▶ [WHAT YOU SHOULD DO]: Could every line below be transcribed exactly, with the pictures dropped?
[RECORD EXTRACTS Boundary: Start]
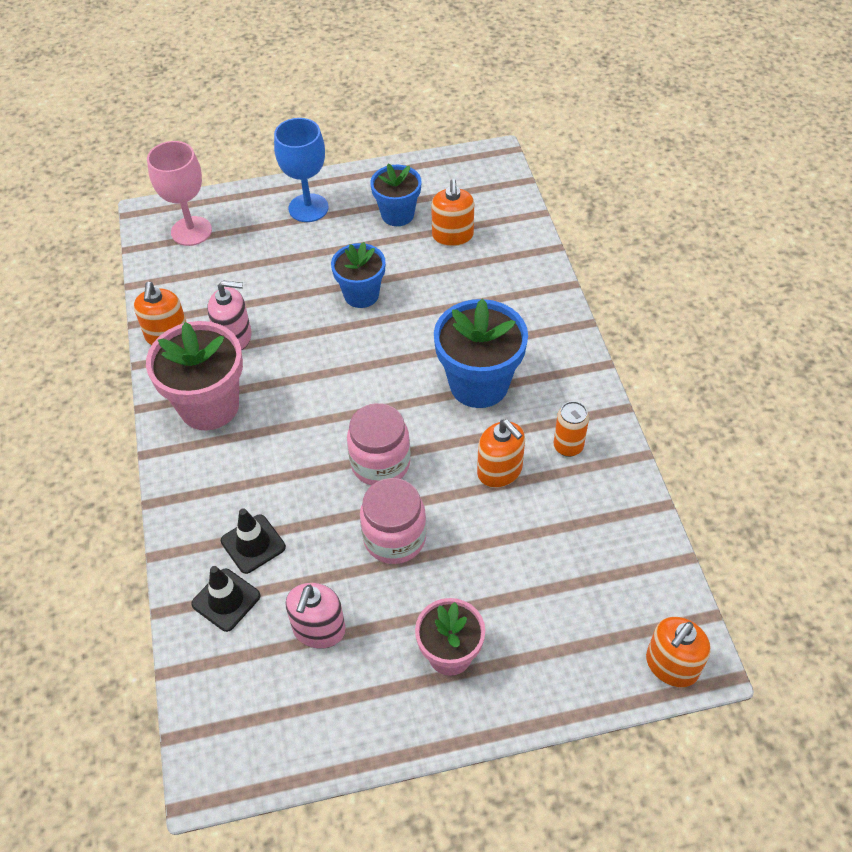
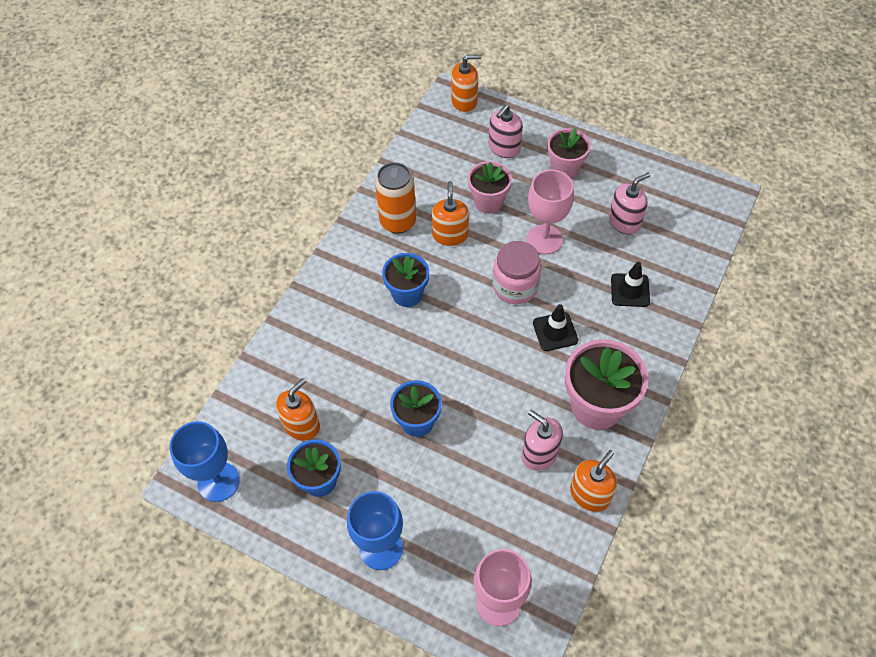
camera: 140 degrees left, 5 degrees up
(226, 600) = (667, 269): black traffic cone -> black traffic cone (555, 331)
(394, 538) = (544, 239): pink jar -> pink goblet
(470, 170) = (218, 482): none -> blue goblet
(479, 384) = (407, 294): blue flower pot -> blue flower pot, size x0.64
(498, 539) = (488, 202): none -> pink flower pot
(551, 629) = (504, 148): none -> pink soap dispenser
(568, 446) = (398, 222): orange can -> orange can, size x1.65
[RECORD EXTRACTS Boundary: End]
▶ [TASK OUTPUT]:
camera: 140 degrees left, 5 degrees up
(226, 600) = (667, 269): black traffic cone -> black traffic cone (555, 331)
(394, 538) = (544, 239): pink jar -> pink goblet
(470, 170) = (218, 482): none -> blue goblet
(479, 384) = (407, 294): blue flower pot -> blue flower pot, size x0.64
(498, 539) = (488, 202): none -> pink flower pot
(551, 629) = (504, 148): none -> pink soap dispenser
(568, 446) = (398, 222): orange can -> orange can, size x1.65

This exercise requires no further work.